- _Task statement_: Scan the listing for the word "right" and report every line that contains it.

_ _ _

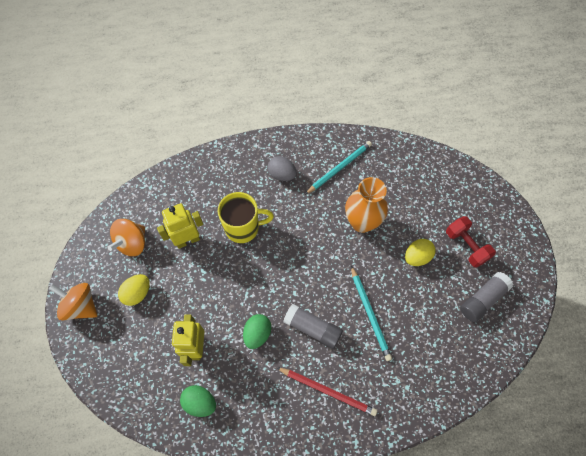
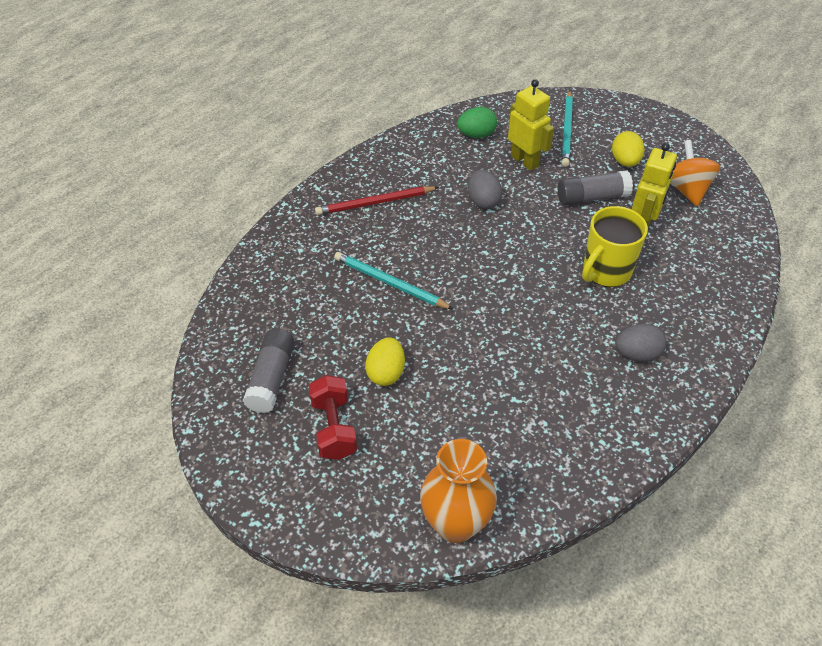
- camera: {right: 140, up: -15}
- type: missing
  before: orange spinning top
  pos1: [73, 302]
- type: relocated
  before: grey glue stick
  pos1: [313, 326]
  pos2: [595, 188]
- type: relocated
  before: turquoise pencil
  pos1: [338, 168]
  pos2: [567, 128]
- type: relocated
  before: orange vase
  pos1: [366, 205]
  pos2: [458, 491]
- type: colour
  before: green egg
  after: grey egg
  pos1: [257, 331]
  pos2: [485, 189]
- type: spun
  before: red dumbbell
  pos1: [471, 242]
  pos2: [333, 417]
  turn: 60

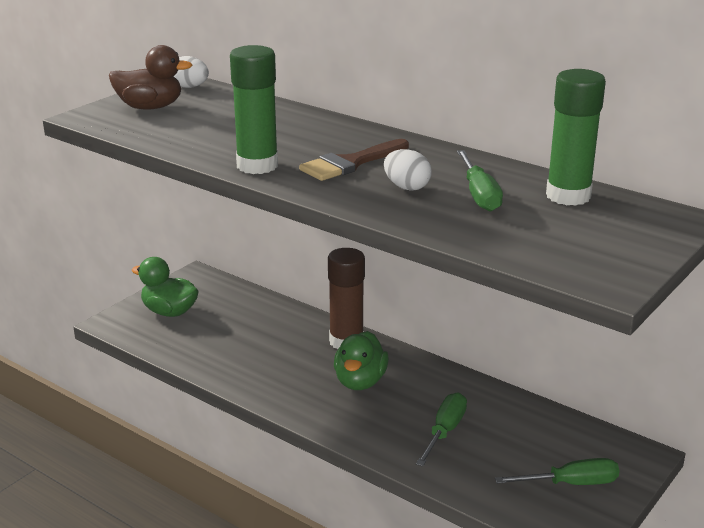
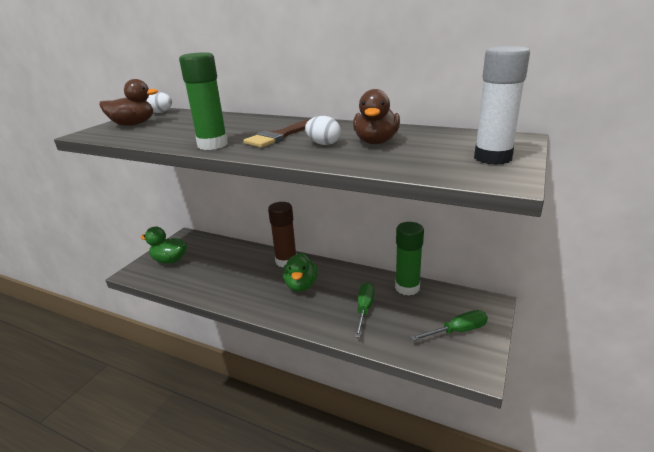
- camera: {right: -10, up: 0}
- type: appeared
  after: white glue stick
  pos2: [502, 105]
- type: relocated
  before: green glue stick
  pos1: [576, 137]
  pos2: [409, 259]
- type: exchanged
  before: green screwdriver
  after: brown duck
  pos1: [480, 181]
  pos2: [376, 116]

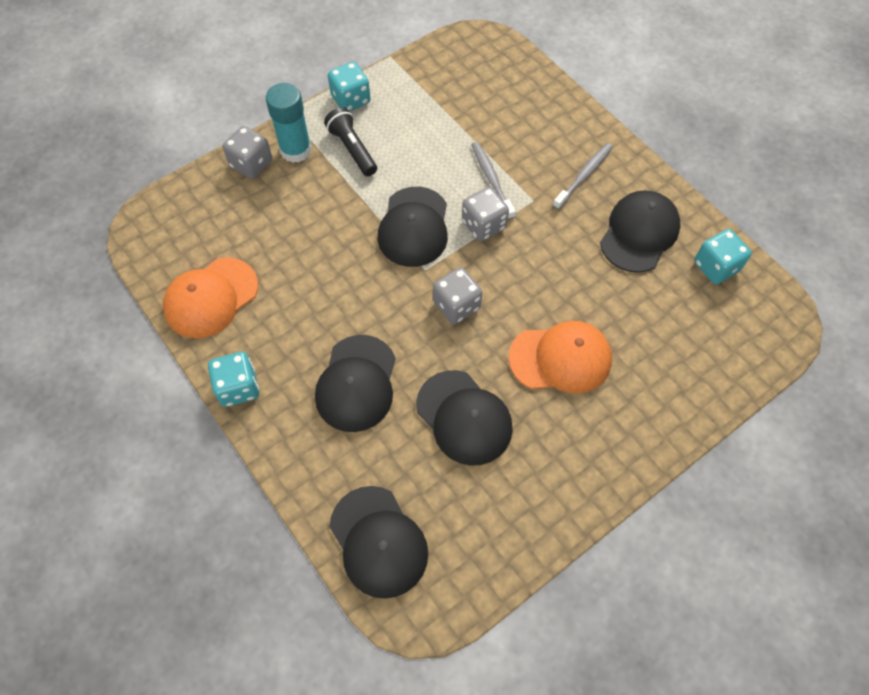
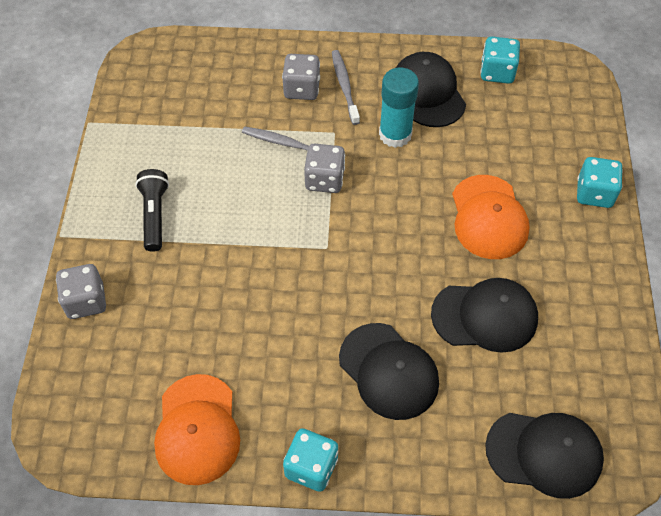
- camera: {right: -50, up: -5}
- type: missing
  before: black cap
  pos1: [413, 227]
- type: relocated
  before: turquoise glue stick
  pos1: [289, 123]
  pos2: [399, 108]
- type: relocated
  before: turquoise dice
  pos1: [349, 86]
  pos2: [600, 182]
- type: relocated
  before: grey dice
  pos1: [457, 295]
  pos2: [301, 77]
- type: spun
  before: black flashlight
  pos1: [350, 141]
  pos2: [152, 210]
  turn: 75
- type: spun
  before: orange cap
  pos1: [560, 357]
  pos2: [491, 217]
  turn: 135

_ _ _

- _The completed task_:
- camera: {right: 140, up: -15}
- camera: {right: -10, up: 0}
- camera: {right: -50, up: -5}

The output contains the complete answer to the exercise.